■ Required work: Please repeat the lines of the material below exactly, starting with the one that contains "R10: none -> 390 (3V3, SW)" and ending with the last.
---
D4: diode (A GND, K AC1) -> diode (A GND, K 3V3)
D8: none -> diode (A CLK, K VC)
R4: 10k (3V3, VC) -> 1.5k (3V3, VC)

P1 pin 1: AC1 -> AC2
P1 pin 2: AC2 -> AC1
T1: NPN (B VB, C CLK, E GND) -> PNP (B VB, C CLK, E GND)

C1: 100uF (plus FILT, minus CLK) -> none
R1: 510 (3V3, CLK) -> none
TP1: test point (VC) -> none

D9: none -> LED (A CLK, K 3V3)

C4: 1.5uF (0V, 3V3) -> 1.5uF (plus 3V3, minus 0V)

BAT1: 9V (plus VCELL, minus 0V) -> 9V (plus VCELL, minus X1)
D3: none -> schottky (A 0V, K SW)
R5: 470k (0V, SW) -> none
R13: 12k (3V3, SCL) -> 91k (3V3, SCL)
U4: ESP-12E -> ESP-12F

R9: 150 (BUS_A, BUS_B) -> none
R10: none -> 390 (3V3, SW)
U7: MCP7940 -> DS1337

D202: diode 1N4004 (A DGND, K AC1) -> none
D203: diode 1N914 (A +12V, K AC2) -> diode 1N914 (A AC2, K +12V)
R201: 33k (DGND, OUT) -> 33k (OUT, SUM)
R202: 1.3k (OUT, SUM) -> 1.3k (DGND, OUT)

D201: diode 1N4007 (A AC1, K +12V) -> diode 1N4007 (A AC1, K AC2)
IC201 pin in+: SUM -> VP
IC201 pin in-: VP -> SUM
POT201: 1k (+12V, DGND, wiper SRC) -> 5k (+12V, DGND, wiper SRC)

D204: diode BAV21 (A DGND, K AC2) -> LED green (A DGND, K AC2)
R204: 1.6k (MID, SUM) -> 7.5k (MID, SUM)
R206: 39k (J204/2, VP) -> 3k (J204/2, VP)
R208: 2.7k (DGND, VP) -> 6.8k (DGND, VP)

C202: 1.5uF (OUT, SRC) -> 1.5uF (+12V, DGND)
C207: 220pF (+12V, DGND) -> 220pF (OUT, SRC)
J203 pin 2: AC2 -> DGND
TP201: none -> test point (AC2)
---
■ Answer below:
R10: none -> 390 (3V3, SW)
U7: MCP7940 -> DS1337

D202: diode 1N4004 (A DGND, K AC1) -> none
D203: diode 1N914 (A +12V, K AC2) -> diode 1N914 (A AC2, K +12V)
R201: 33k (DGND, OUT) -> 33k (OUT, SUM)
R202: 1.3k (OUT, SUM) -> 1.3k (DGND, OUT)

D201: diode 1N4007 (A AC1, K +12V) -> diode 1N4007 (A AC1, K AC2)
IC201 pin in+: SUM -> VP
IC201 pin in-: VP -> SUM
POT201: 1k (+12V, DGND, wiper SRC) -> 5k (+12V, DGND, wiper SRC)

D204: diode BAV21 (A DGND, K AC2) -> LED green (A DGND, K AC2)
R204: 1.6k (MID, SUM) -> 7.5k (MID, SUM)
R206: 39k (J204/2, VP) -> 3k (J204/2, VP)
R208: 2.7k (DGND, VP) -> 6.8k (DGND, VP)

C202: 1.5uF (OUT, SRC) -> 1.5uF (+12V, DGND)
C207: 220pF (+12V, DGND) -> 220pF (OUT, SRC)
J203 pin 2: AC2 -> DGND
TP201: none -> test point (AC2)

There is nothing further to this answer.